What you will do → Find the line containing "none -> brown 1x1 cone [414,305,441,347]", then print it and each following line through the end of the records, exactly and with nothing added; leave out any pictures.

-=-=-

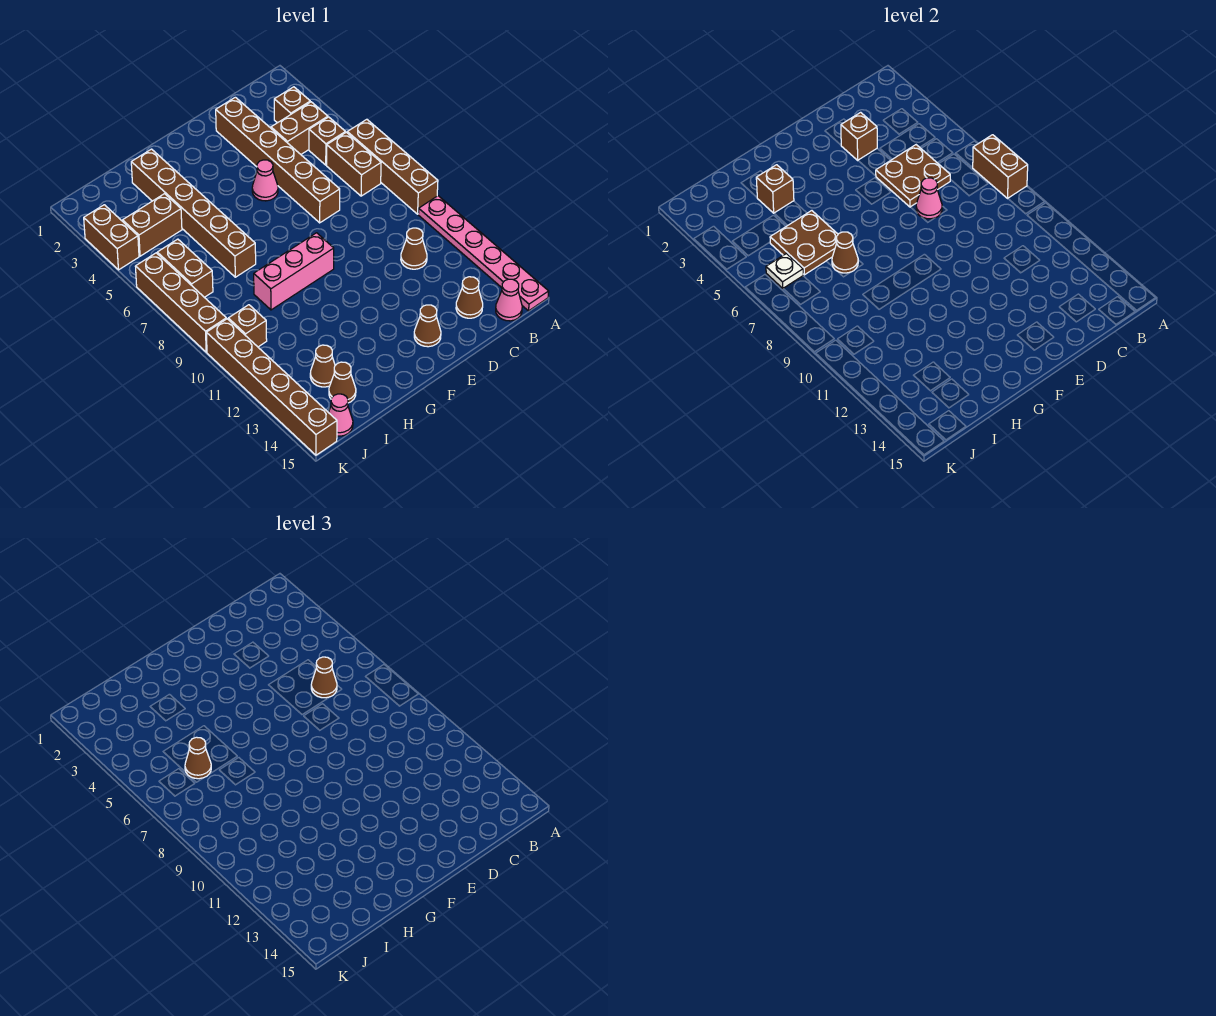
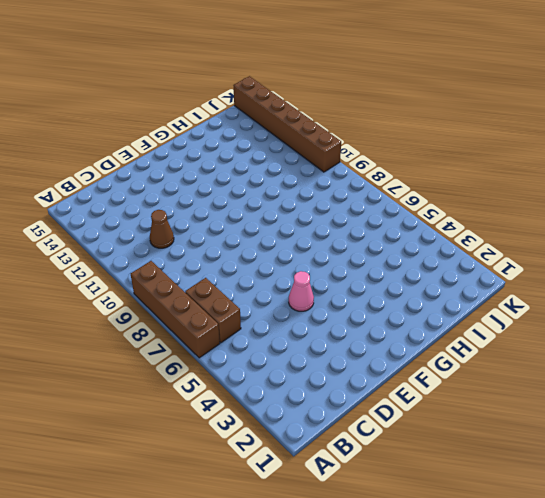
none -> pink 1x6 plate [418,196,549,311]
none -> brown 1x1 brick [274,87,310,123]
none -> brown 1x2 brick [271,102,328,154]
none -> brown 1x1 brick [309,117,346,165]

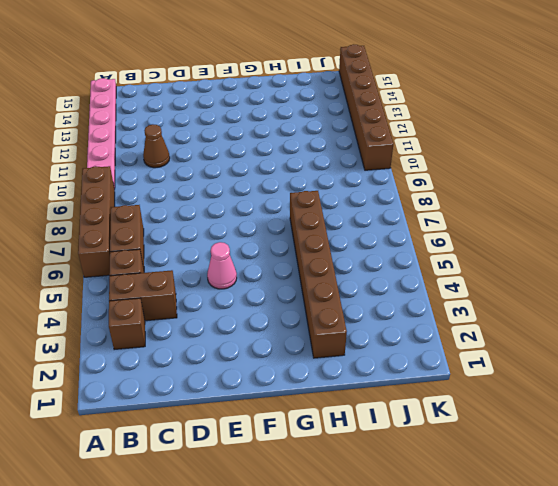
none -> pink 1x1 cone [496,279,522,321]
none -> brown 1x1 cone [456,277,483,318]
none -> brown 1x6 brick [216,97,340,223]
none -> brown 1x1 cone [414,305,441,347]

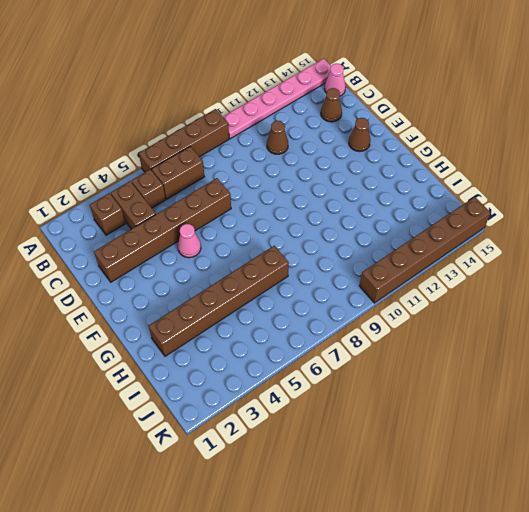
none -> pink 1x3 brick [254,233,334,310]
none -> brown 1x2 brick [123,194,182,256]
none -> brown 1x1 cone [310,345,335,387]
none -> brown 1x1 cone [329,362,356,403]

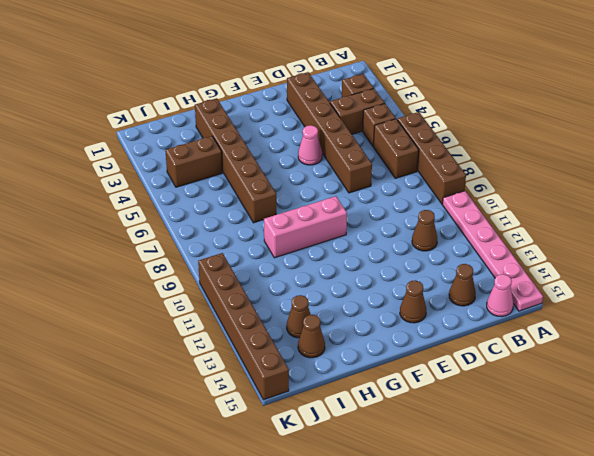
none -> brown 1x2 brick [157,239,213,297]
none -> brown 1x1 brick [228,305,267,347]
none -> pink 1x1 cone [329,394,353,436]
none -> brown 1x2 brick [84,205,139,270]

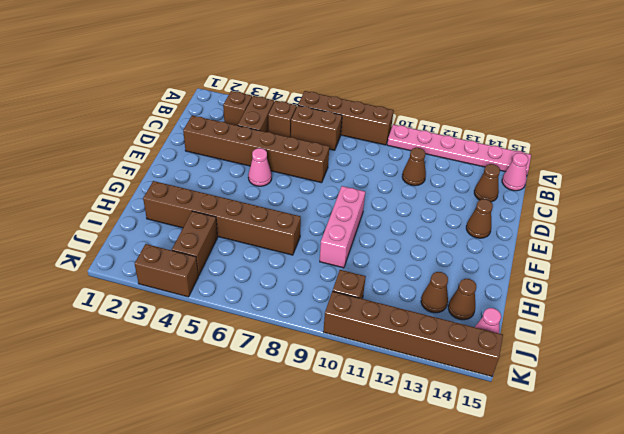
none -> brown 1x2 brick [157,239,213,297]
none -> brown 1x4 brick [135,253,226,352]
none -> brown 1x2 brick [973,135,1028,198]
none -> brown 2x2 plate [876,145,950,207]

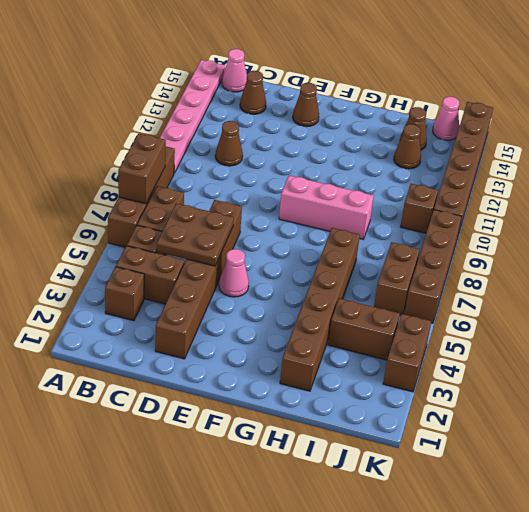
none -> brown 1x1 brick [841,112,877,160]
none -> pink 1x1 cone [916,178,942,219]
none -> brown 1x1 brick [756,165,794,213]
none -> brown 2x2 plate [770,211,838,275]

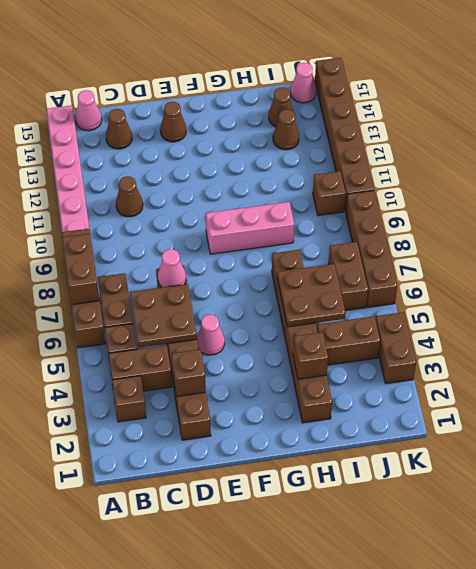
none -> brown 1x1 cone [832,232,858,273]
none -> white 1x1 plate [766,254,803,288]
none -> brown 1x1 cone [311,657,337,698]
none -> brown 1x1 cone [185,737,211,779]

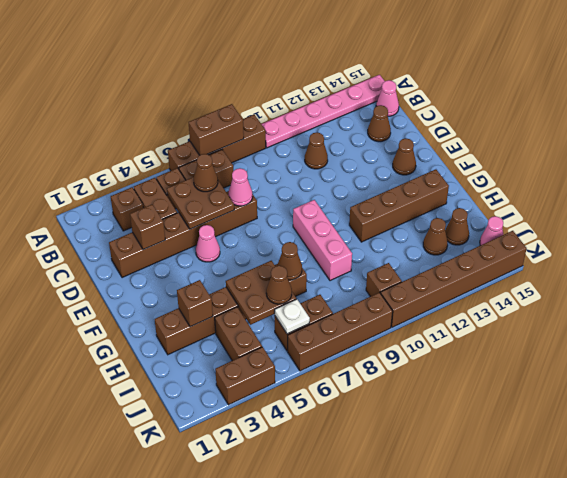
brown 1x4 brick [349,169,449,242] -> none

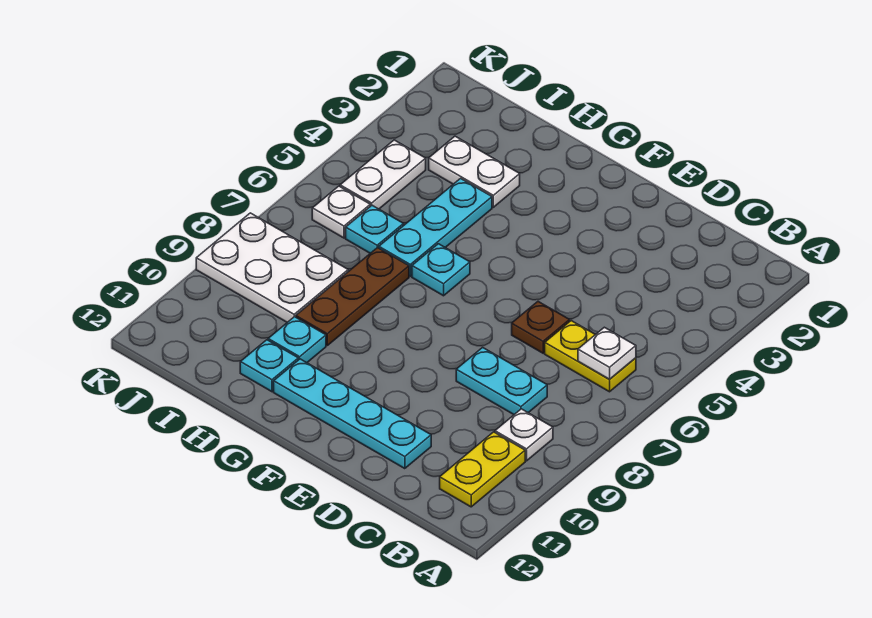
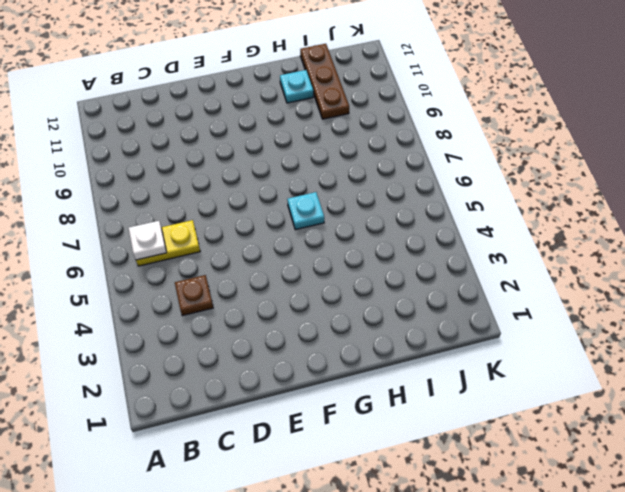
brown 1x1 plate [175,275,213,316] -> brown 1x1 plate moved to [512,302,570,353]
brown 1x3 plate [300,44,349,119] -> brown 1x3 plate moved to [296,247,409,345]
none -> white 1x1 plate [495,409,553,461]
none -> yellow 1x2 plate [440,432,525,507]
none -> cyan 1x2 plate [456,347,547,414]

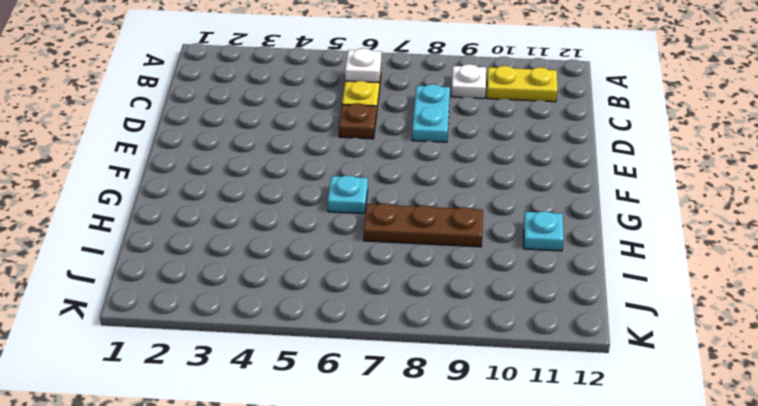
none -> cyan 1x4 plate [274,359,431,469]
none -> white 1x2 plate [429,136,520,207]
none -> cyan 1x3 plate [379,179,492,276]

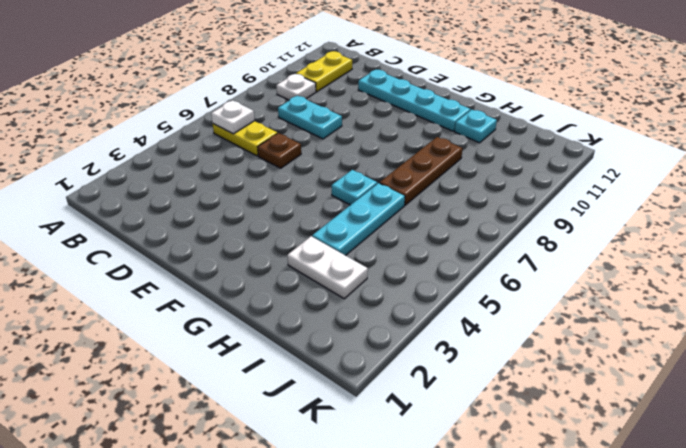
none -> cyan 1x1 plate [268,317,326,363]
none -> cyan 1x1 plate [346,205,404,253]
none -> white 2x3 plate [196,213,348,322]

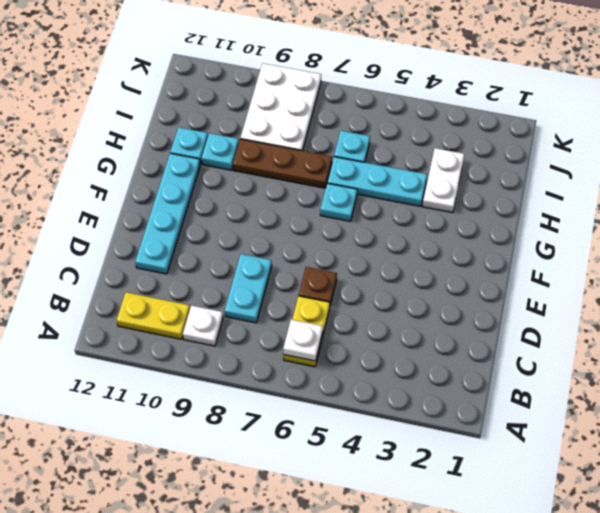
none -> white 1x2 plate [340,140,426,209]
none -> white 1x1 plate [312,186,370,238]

-=-=-

Response →
none -> brown 1x1 cone [414,305,441,347]

none -> pink 1x3 brick [254,233,334,310]
none -> brown 1x2 brick [123,194,182,256]
none -> brown 1x1 cone [310,345,335,387]
none -> brown 1x1 cone [329,362,356,403]

none -> brown 1x2 brick [157,239,213,297]
none -> brown 1x1 brick [228,305,267,347]
none -> pink 1x1 cone [329,394,353,436]
none -> brown 1x2 brick [84,205,139,270]

none -> brown 1x2 brick [157,239,213,297]
none -> brown 1x4 brick [135,253,226,352]
none -> brown 1x2 brick [973,135,1028,198]
none -> brown 2x2 plate [876,145,950,207]

none -> brown 1x1 brick [841,112,877,160]
none -> pink 1x1 cone [916,178,942,219]
none -> brown 1x1 brick [756,165,794,213]
none -> brown 2x2 plate [770,211,838,275]

none -> brown 1x1 cone [832,232,858,273]
none -> white 1x1 plate [766,254,803,288]
none -> brown 1x1 cone [311,657,337,698]
none -> brown 1x1 cone [185,737,211,779]

brown 1x4 brick [349,169,449,242] -> none

brown 1x1 plate [175,275,213,316] -> brown 1x1 plate moved to [512,302,570,353]
brown 1x3 plate [300,44,349,119] -> brown 1x3 plate moved to [296,247,409,345]
none -> white 1x1 plate [495,409,553,461]
none -> yellow 1x2 plate [440,432,525,507]
none -> cyan 1x2 plate [456,347,547,414]

none -> cyan 1x4 plate [274,359,431,469]
none -> white 1x2 plate [429,136,520,207]
none -> cyan 1x3 plate [379,179,492,276]

none -> cyan 1x1 plate [268,317,326,363]
none -> cyan 1x1 plate [346,205,404,253]
none -> white 2x3 plate [196,213,348,322]

none -> white 1x2 plate [340,140,426,209]
none -> white 1x1 plate [312,186,370,238]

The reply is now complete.